## PROBLEM DESCRIPTION
How many lines of these entries include the string "AGND"? State the number alone.

## RECORDS SUPPLIED
----------

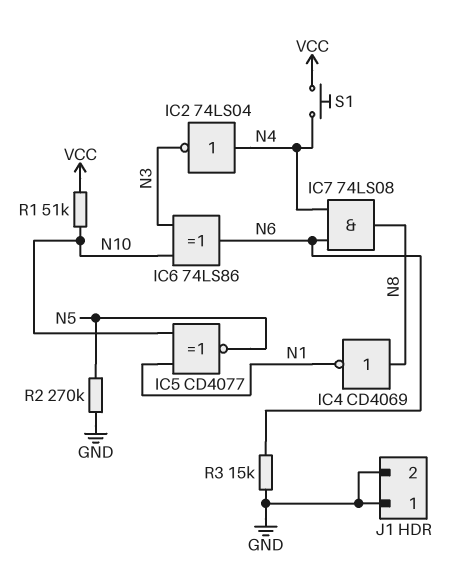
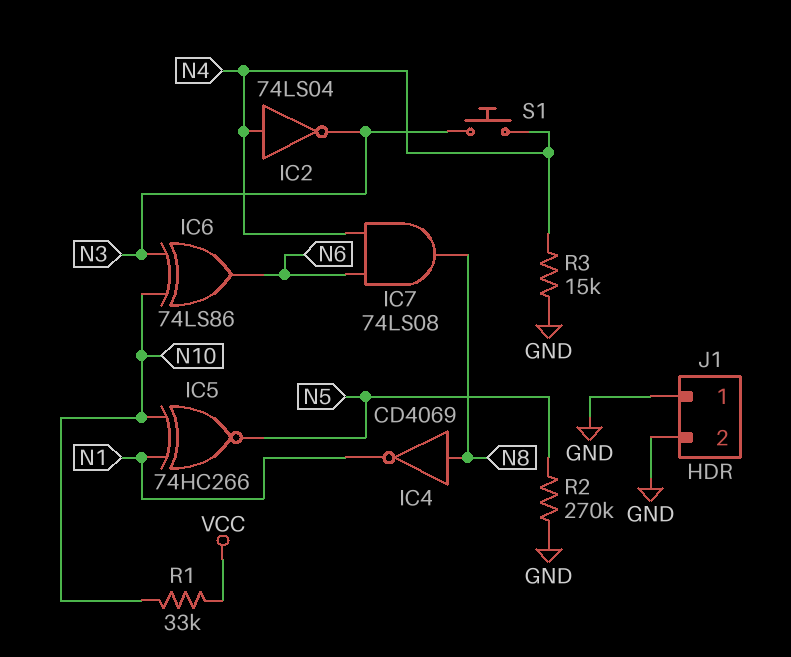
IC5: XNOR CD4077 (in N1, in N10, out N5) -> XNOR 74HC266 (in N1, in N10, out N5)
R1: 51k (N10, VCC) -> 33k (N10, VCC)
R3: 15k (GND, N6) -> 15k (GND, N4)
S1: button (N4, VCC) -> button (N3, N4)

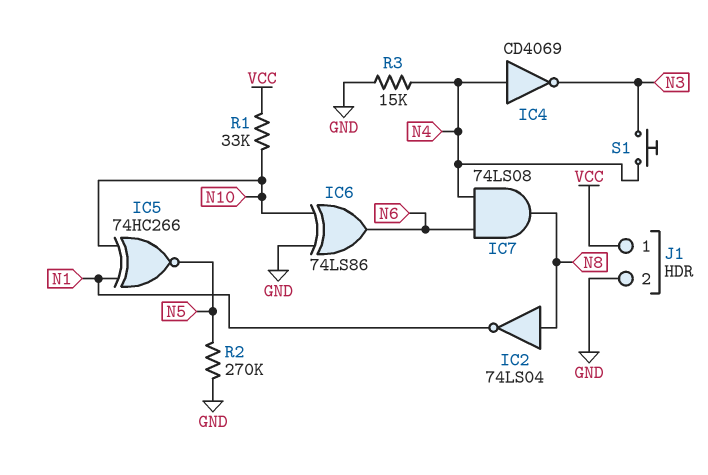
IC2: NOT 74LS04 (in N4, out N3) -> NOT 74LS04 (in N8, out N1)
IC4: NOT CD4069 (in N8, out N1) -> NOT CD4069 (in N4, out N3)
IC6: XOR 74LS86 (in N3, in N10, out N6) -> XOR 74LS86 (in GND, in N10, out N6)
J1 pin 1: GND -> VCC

----------

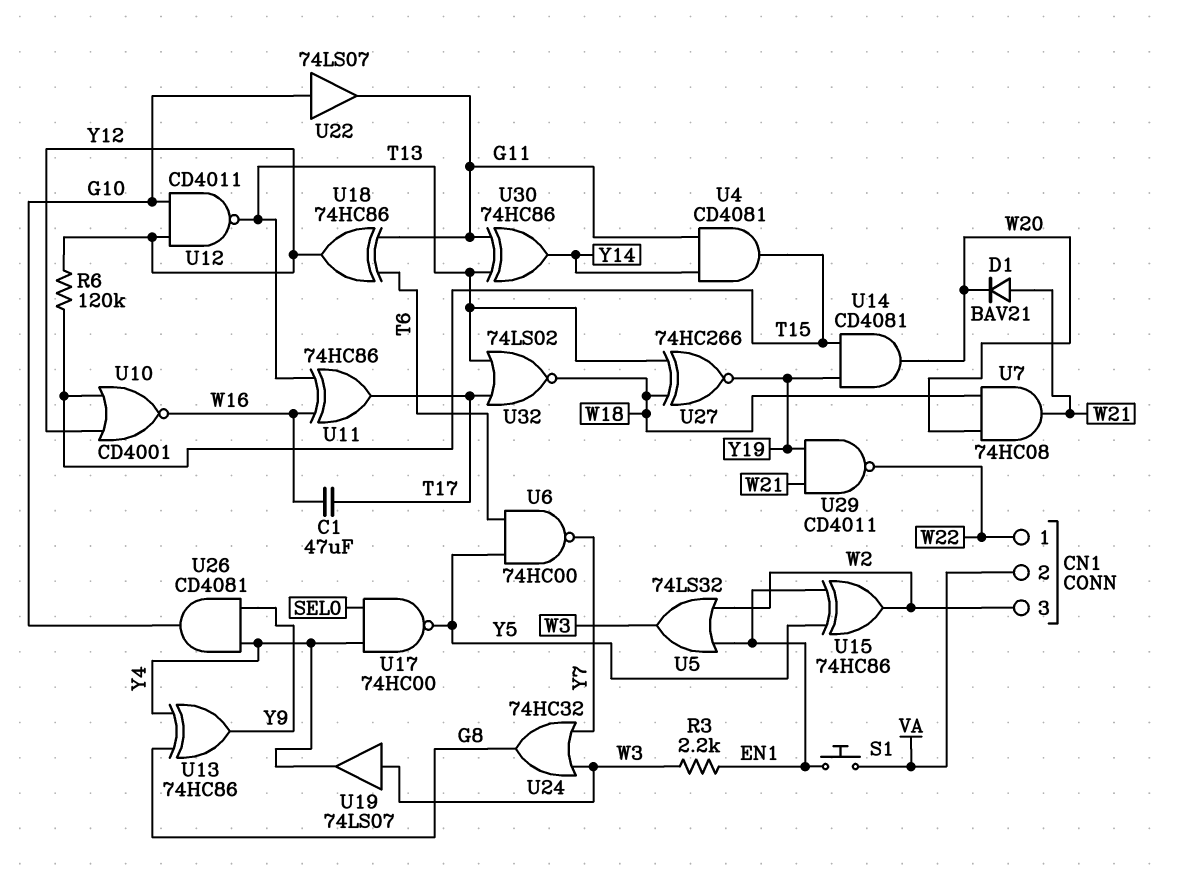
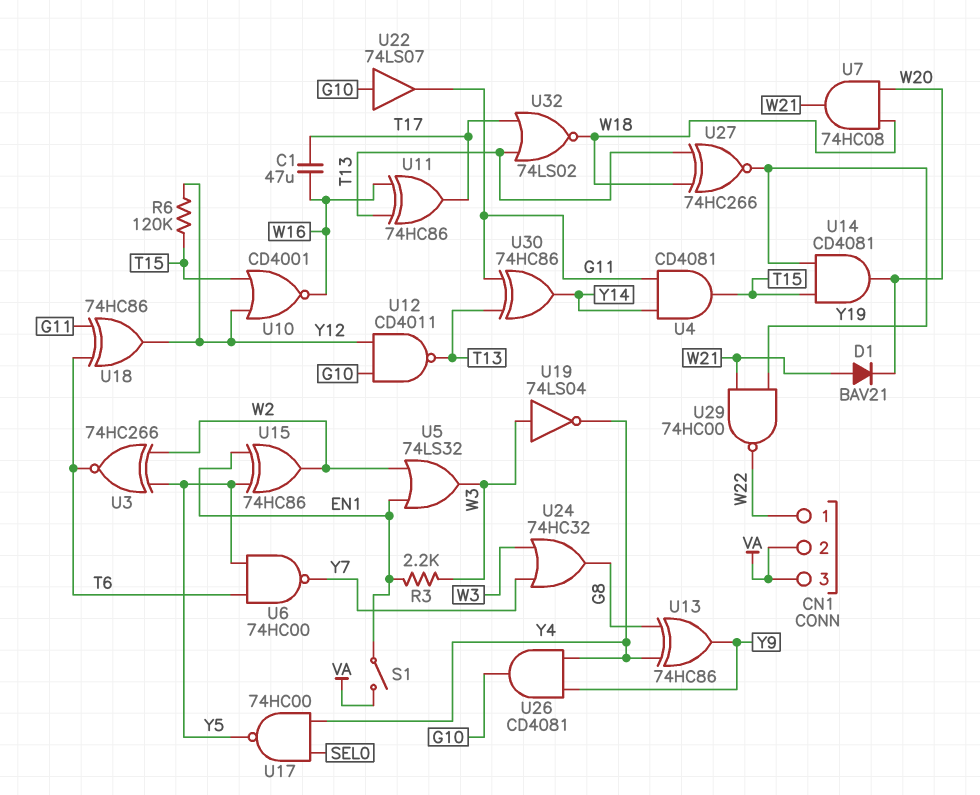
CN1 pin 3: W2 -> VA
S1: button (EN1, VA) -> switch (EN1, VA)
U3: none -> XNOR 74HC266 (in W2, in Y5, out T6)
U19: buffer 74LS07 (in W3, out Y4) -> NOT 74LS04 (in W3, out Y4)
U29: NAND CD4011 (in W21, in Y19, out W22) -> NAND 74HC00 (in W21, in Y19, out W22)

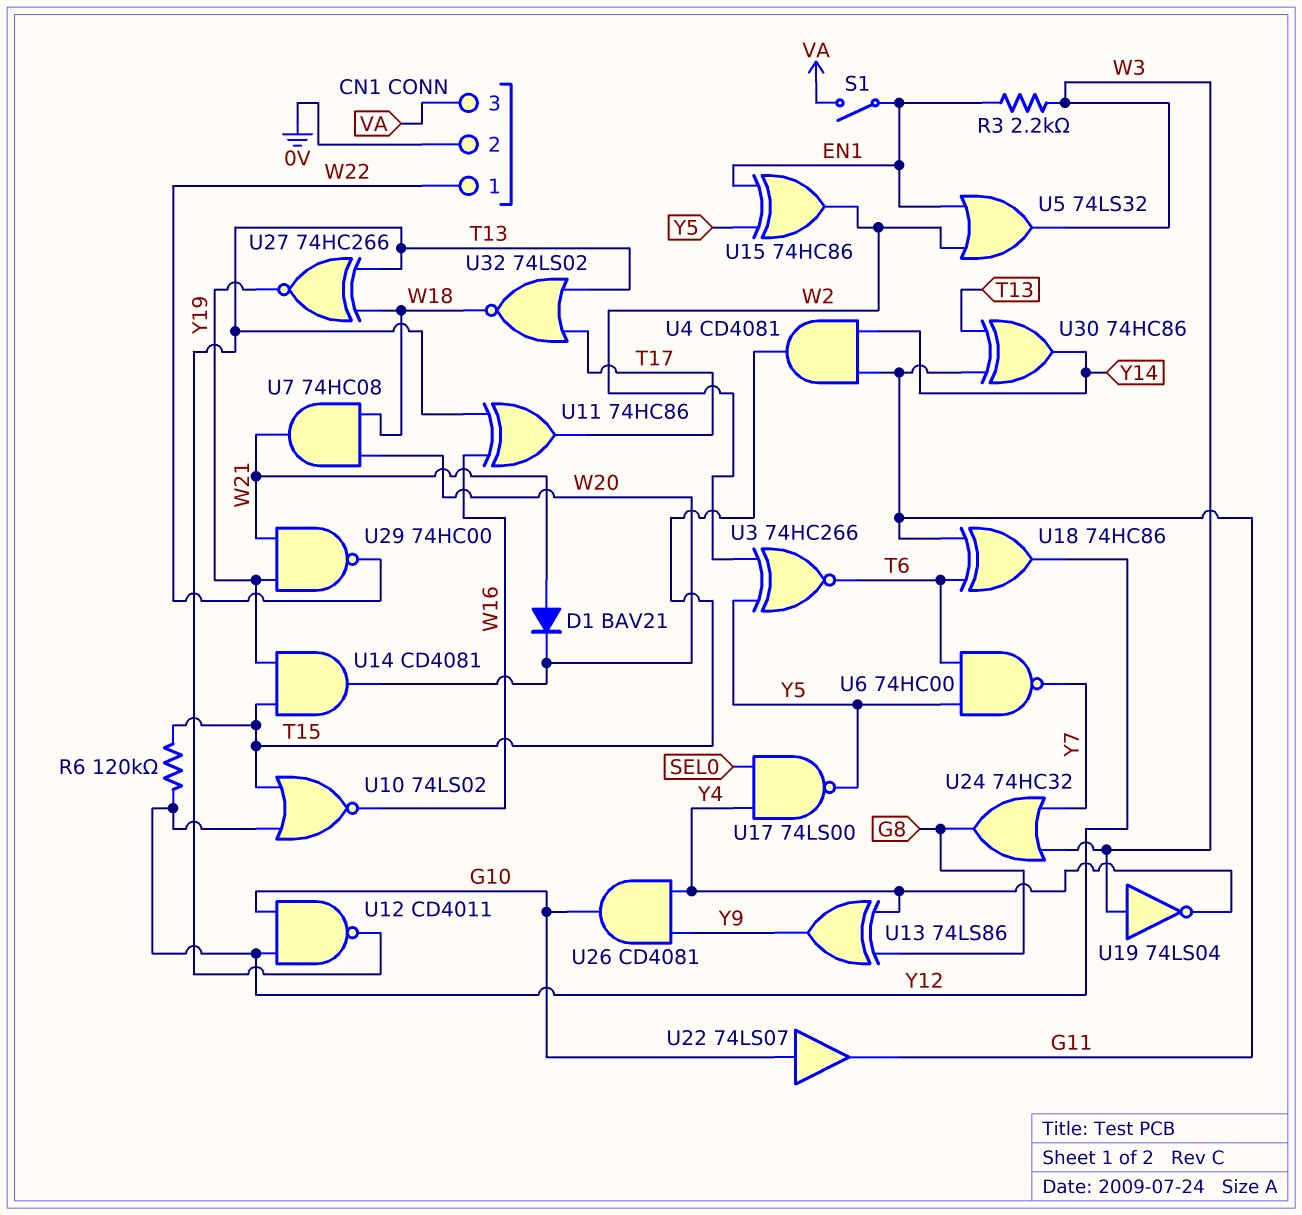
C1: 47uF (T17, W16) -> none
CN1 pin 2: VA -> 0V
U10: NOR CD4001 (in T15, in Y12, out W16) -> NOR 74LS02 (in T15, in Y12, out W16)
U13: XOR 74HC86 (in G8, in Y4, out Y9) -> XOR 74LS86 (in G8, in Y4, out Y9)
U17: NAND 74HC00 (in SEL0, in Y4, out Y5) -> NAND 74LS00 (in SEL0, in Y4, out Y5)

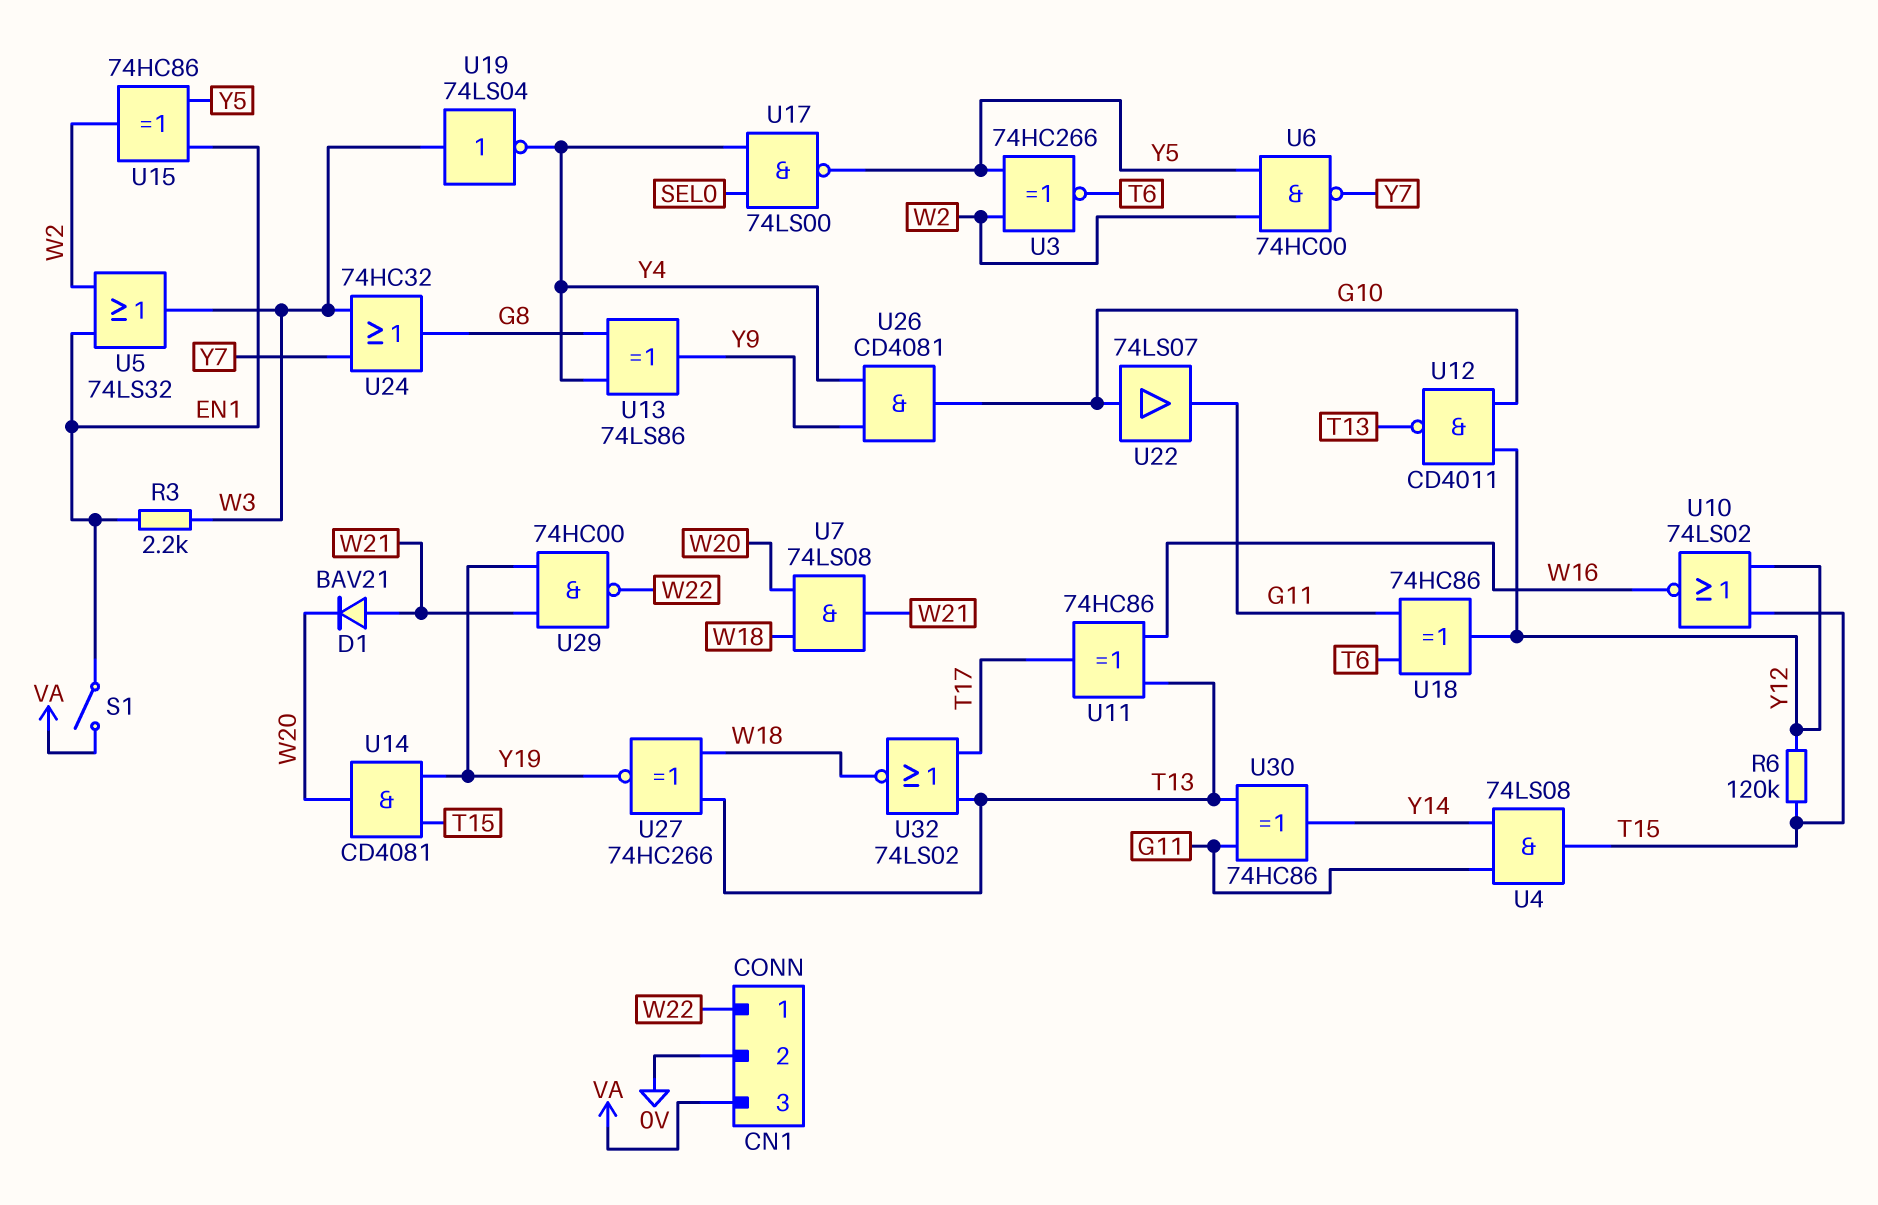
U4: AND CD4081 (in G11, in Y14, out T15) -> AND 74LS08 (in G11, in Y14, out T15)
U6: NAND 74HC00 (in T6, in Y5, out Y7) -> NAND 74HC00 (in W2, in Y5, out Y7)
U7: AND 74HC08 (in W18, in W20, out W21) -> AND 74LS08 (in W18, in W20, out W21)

----------

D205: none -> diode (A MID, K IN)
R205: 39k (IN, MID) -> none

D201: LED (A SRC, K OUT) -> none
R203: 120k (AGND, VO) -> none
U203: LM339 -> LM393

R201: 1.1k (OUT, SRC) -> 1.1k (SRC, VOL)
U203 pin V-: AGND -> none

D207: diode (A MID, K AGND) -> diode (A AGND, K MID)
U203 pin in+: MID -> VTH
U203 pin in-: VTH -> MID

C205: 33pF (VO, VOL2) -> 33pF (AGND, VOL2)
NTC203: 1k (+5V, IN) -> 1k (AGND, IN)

----------

## ANSWER SECTION
5